### Assignment
Starting at the first line of the listing below, retype each line up to and including the one that contains "pila (verde) |". Leave pictures out.

### Data for this task
§ §
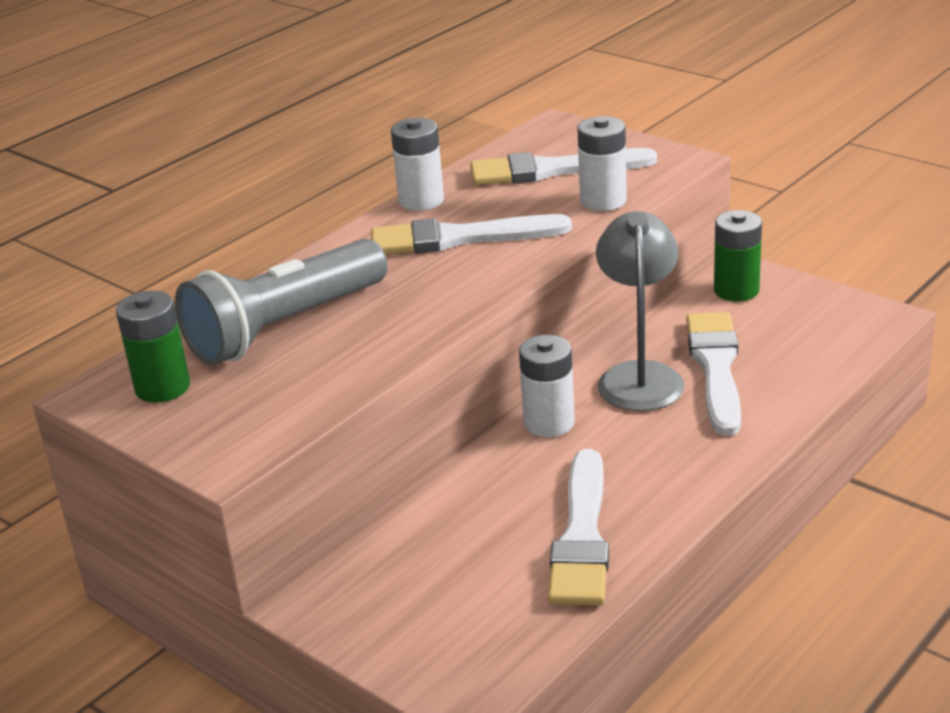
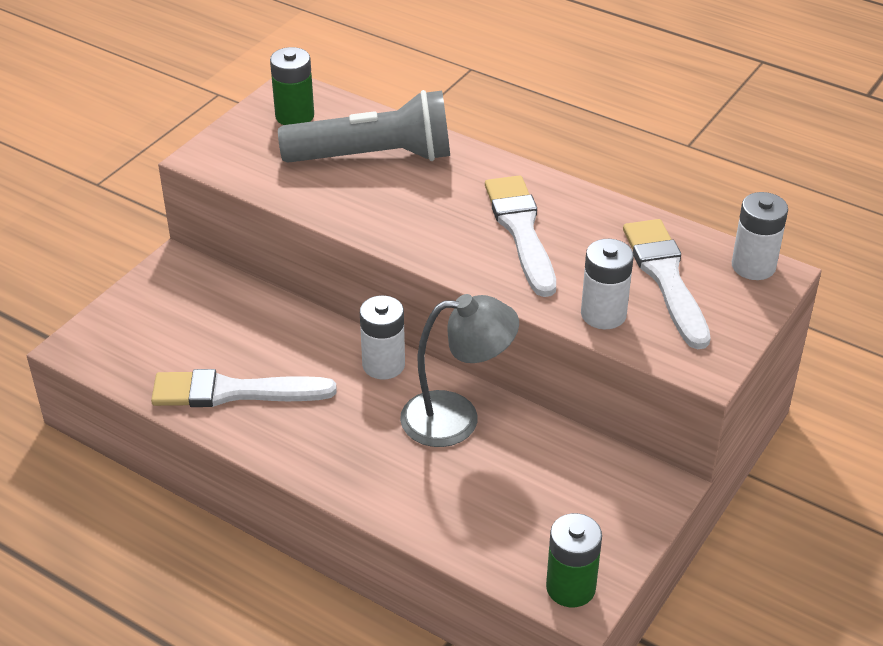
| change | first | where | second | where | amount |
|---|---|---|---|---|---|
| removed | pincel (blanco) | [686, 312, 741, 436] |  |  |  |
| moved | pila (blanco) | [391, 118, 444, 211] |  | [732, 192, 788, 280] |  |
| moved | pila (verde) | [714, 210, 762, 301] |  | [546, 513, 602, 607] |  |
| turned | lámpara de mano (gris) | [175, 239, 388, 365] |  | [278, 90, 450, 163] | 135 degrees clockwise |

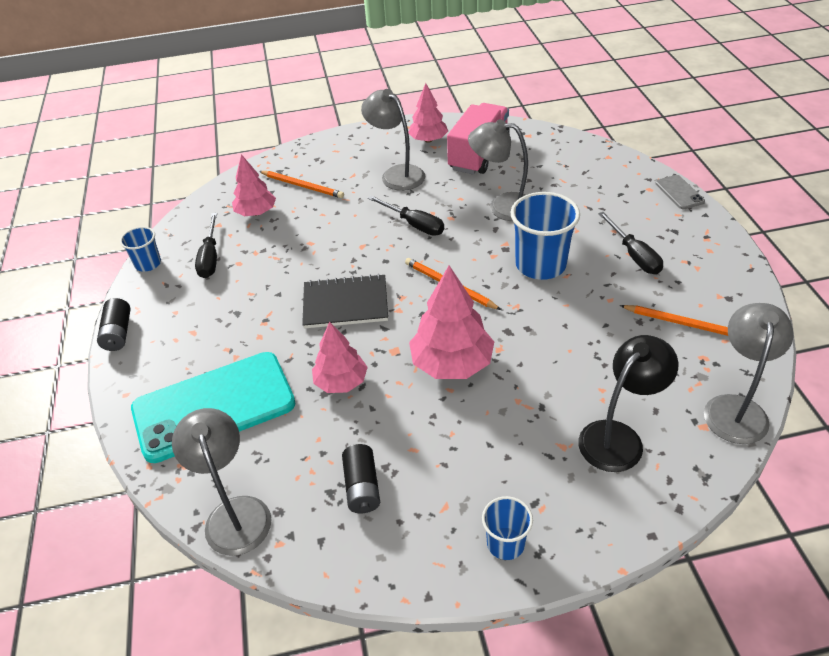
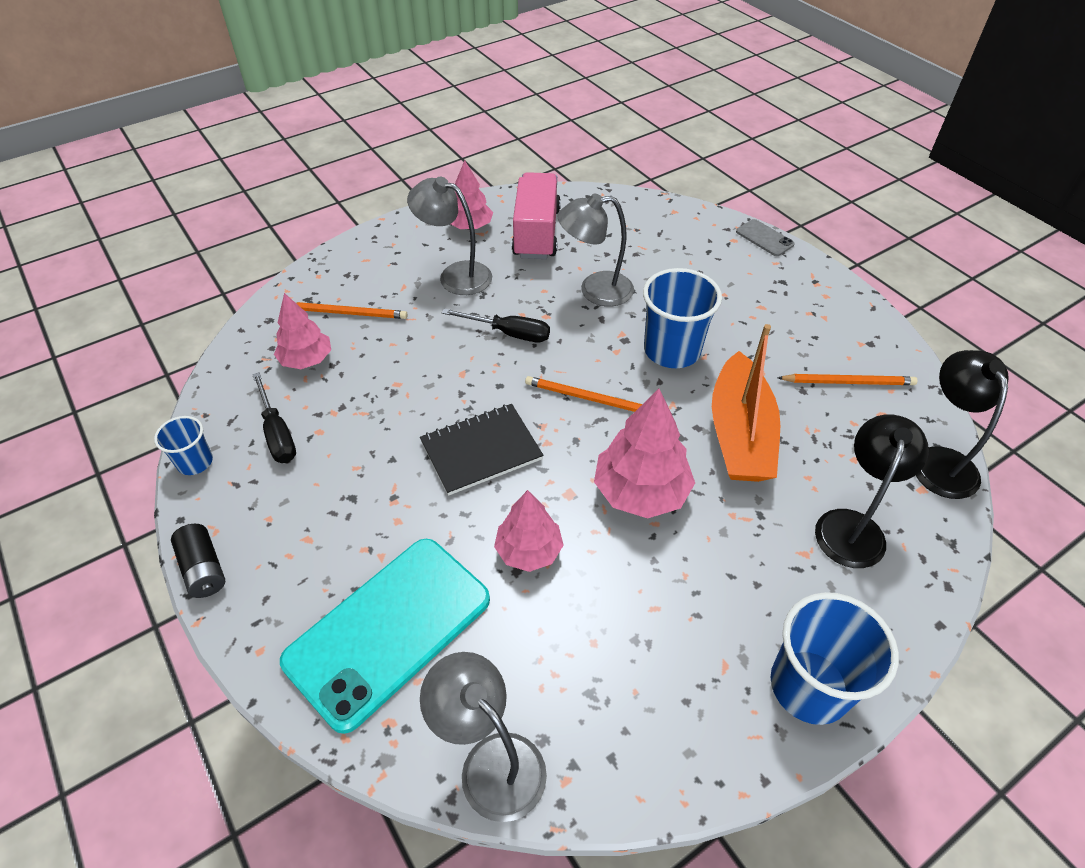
| change | first | where | second | where | amount |
|---|---|---|---|---|---|
| removed | pila (negro) | [342, 444, 380, 513] |  |  |  |
| removed | destornillador (negro) | [598, 212, 663, 274] |  |  |  |
| added |  |  | barco (naranja) | [712, 324, 780, 482] |  |
| recoloured | lámpara (gris) | [704, 303, 794, 444] | lámpara (negro) | [916, 350, 1009, 499] |  |
| resized | vaso (azul) | [482, 496, 533, 560] |  | [771, 592, 899, 725] | x1.83 |

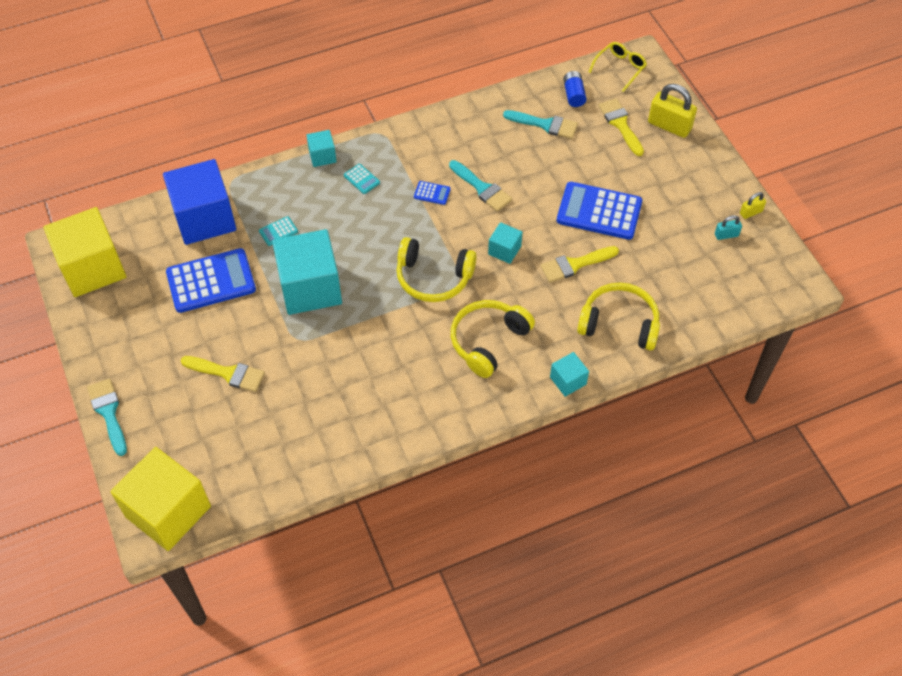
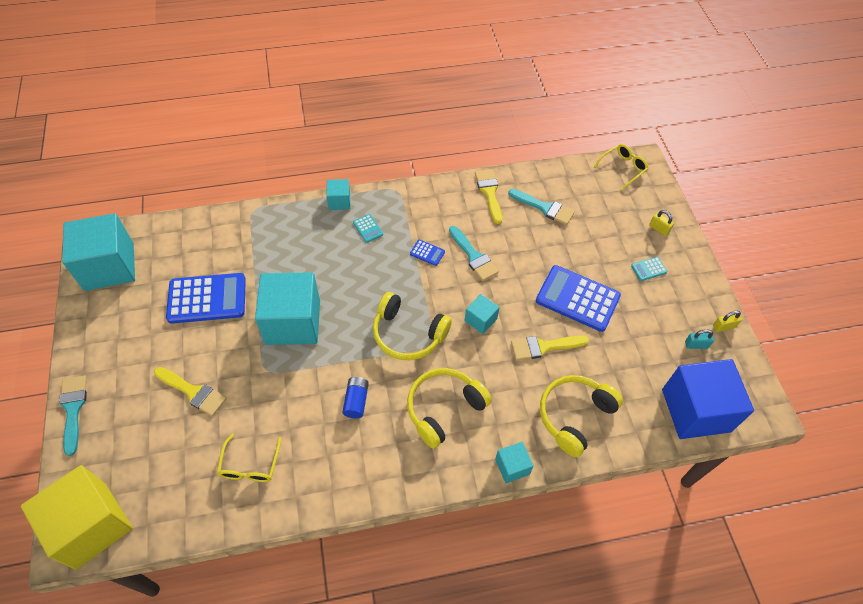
| change | first | where | second | where | amount |
|---|---|---|---|---|---|
| added |  |  | gafas (amarillo) | [217, 434, 281, 482] |  |
| moved | cubo (azul) | [163, 159, 236, 245] |  | [662, 359, 754, 439] |  |
| moved | calculadora (turquesa) | [259, 216, 298, 246] |  | [631, 257, 668, 281] |  |
| moved | pila (azul) | [563, 71, 586, 107] |  | [343, 377, 369, 418] |  |
| moved | pincel (amarillo) | [598, 98, 644, 156] |  | [475, 169, 502, 224] |  |
| recoloured | cubo (amarillo) | [44, 207, 126, 297] | cubo (turquesa) | [62, 213, 135, 291] |  |
| turned | auriculares (amarillo) | [577, 282, 660, 351] |  | [540, 375, 623, 457] | 75 degrees counterclockwise |
| resized | candado (amarillo) | [648, 84, 697, 138] |  | [649, 210, 674, 236] | x0.51 |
§ §
### Task response
| change | first | where | second | where | amount |
|---|---|---|---|---|---|
| removed | pincel (blanco) | [686, 312, 741, 436] |  |  |  |
| moved | pila (blanco) | [391, 118, 444, 211] |  | [732, 192, 788, 280] |  |
| moved | pila (verde) | [714, 210, 762, 301] |  | [546, 513, 602, 607] |  |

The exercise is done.